Output all of the material exactly; leave out no line.

*Extracted data:*
------------------------------------
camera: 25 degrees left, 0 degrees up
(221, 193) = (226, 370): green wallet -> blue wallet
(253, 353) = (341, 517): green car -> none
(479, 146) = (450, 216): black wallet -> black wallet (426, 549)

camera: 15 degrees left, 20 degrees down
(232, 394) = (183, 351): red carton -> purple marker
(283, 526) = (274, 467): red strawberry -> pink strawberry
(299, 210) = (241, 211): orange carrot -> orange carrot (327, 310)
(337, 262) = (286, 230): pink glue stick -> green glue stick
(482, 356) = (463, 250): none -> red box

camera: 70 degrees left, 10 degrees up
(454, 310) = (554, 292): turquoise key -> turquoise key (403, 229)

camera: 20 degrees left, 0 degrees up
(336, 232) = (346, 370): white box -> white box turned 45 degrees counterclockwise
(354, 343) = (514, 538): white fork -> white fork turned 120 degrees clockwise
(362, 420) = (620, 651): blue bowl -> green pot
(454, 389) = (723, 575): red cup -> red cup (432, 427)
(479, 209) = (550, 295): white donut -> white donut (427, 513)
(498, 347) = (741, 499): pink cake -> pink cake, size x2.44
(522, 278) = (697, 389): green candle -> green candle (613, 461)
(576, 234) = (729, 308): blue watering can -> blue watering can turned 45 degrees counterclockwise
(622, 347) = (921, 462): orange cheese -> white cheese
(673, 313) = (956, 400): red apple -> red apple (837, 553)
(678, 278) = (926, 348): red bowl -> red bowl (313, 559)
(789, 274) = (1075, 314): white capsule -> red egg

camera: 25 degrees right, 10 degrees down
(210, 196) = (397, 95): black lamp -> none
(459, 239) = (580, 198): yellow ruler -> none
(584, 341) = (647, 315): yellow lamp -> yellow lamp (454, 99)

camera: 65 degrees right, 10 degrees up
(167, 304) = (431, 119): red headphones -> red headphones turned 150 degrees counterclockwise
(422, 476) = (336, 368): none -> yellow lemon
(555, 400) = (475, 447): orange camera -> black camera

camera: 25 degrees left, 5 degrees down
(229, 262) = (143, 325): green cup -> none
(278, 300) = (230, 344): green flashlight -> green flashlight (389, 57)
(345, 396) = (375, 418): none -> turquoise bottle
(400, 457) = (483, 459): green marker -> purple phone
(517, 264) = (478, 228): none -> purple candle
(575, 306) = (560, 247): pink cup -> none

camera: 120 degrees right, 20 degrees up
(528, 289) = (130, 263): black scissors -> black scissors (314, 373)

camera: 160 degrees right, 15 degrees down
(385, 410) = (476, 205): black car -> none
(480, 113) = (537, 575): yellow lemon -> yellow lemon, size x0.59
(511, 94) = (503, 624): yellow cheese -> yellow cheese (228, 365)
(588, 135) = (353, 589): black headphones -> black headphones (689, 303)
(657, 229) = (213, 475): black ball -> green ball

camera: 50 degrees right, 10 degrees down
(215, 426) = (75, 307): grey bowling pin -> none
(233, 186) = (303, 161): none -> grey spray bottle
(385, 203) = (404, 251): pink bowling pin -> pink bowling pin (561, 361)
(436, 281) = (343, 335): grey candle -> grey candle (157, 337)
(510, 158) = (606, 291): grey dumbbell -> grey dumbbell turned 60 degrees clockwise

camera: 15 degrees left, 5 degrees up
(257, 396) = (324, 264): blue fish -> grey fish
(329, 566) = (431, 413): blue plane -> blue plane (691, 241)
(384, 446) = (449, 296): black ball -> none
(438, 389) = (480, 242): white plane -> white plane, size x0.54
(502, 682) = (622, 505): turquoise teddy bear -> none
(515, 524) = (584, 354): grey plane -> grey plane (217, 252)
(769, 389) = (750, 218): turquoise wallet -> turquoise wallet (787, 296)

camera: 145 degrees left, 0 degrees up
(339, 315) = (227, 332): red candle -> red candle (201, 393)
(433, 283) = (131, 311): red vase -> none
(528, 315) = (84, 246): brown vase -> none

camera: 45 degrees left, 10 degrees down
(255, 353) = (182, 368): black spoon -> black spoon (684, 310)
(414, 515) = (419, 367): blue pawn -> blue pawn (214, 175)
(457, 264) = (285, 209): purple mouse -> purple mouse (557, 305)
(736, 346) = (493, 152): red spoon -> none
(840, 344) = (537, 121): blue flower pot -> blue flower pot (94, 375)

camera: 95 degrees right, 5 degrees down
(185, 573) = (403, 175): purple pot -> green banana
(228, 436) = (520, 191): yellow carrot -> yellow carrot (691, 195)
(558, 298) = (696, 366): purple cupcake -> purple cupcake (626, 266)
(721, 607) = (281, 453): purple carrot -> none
------------------------------------
*The answer:*
camera: 25 degrees left, 0 degrees up
(221, 193) = (226, 370): green wallet -> blue wallet
(253, 353) = (341, 517): green car -> none
(479, 146) = (450, 216): black wallet -> black wallet (426, 549)

camera: 15 degrees left, 20 degrees down
(232, 394) = (183, 351): red carton -> purple marker
(283, 526) = (274, 467): red strawberry -> pink strawberry
(299, 210) = (241, 211): orange carrot -> orange carrot (327, 310)
(337, 262) = (286, 230): pink glue stick -> green glue stick
(482, 356) = (463, 250): none -> red box

camera: 70 degrees left, 10 degrees up
(454, 310) = (554, 292): turquoise key -> turquoise key (403, 229)

camera: 20 degrees left, 0 degrees up
(336, 232) = (346, 370): white box -> white box turned 45 degrees counterclockwise
(354, 343) = (514, 538): white fork -> white fork turned 120 degrees clockwise
(362, 420) = (620, 651): blue bowl -> green pot
(454, 389) = (723, 575): red cup -> red cup (432, 427)
(479, 209) = (550, 295): white donut -> white donut (427, 513)
(498, 347) = (741, 499): pink cake -> pink cake, size x2.44
(522, 278) = (697, 389): green candle -> green candle (613, 461)
(576, 234) = (729, 308): blue watering can -> blue watering can turned 45 degrees counterclockwise
(622, 347) = (921, 462): orange cheese -> white cheese
(673, 313) = (956, 400): red apple -> red apple (837, 553)
(678, 278) = (926, 348): red bowl -> red bowl (313, 559)
(789, 274) = (1075, 314): white capsule -> red egg

camera: 25 degrees right, 10 degrees down
(210, 196) = (397, 95): black lamp -> none
(459, 239) = (580, 198): yellow ruler -> none
(584, 341) = (647, 315): yellow lamp -> yellow lamp (454, 99)

camera: 65 degrees right, 10 degrees up
(167, 304) = (431, 119): red headphones -> red headphones turned 150 degrees counterclockwise
(422, 476) = (336, 368): none -> yellow lemon
(555, 400) = (475, 447): orange camera -> black camera

camera: 25 degrees left, 5 degrees down
(229, 262) = (143, 325): green cup -> none
(278, 300) = (230, 344): green flashlight -> green flashlight (389, 57)
(345, 396) = (375, 418): none -> turquoise bottle
(400, 457) = (483, 459): green marker -> purple phone
(517, 264) = (478, 228): none -> purple candle
(575, 306) = (560, 247): pink cup -> none

camera: 120 degrees right, 20 degrees up
(528, 289) = (130, 263): black scissors -> black scissors (314, 373)

camera: 160 degrees right, 15 degrees down
(385, 410) = (476, 205): black car -> none
(480, 113) = (537, 575): yellow lemon -> yellow lemon, size x0.59
(511, 94) = (503, 624): yellow cheese -> yellow cheese (228, 365)
(588, 135) = (353, 589): black headphones -> black headphones (689, 303)
(657, 229) = (213, 475): black ball -> green ball

camera: 50 degrees right, 10 degrees down
(215, 426) = (75, 307): grey bowling pin -> none
(233, 186) = (303, 161): none -> grey spray bottle
(385, 203) = (404, 251): pink bowling pin -> pink bowling pin (561, 361)
(436, 281) = (343, 335): grey candle -> grey candle (157, 337)
(510, 158) = (606, 291): grey dumbbell -> grey dumbbell turned 60 degrees clockwise

camera: 15 degrees left, 5 degrees up
(257, 396) = (324, 264): blue fish -> grey fish
(329, 566) = (431, 413): blue plane -> blue plane (691, 241)
(384, 446) = (449, 296): black ball -> none
(438, 389) = (480, 242): white plane -> white plane, size x0.54
(502, 682) = (622, 505): turquoise teddy bear -> none
(515, 524) = (584, 354): grey plane -> grey plane (217, 252)
(769, 389) = (750, 218): turquoise wallet -> turquoise wallet (787, 296)

camera: 145 degrees left, 0 degrees up
(339, 315) = (227, 332): red candle -> red candle (201, 393)
(433, 283) = (131, 311): red vase -> none
(528, 315) = (84, 246): brown vase -> none

camera: 45 degrees left, 10 degrees down
(255, 353) = (182, 368): black spoon -> black spoon (684, 310)
(414, 515) = (419, 367): blue pawn -> blue pawn (214, 175)
(457, 264) = (285, 209): purple mouse -> purple mouse (557, 305)
(736, 346) = (493, 152): red spoon -> none
(840, 344) = (537, 121): blue flower pot -> blue flower pot (94, 375)

camera: 95 degrees right, 5 degrees down
(185, 573) = (403, 175): purple pot -> green banana
(228, 436) = (520, 191): yellow carrot -> yellow carrot (691, 195)
(558, 298) = (696, 366): purple cupcake -> purple cupcake (626, 266)
(721, 607) = (281, 453): purple carrot -> none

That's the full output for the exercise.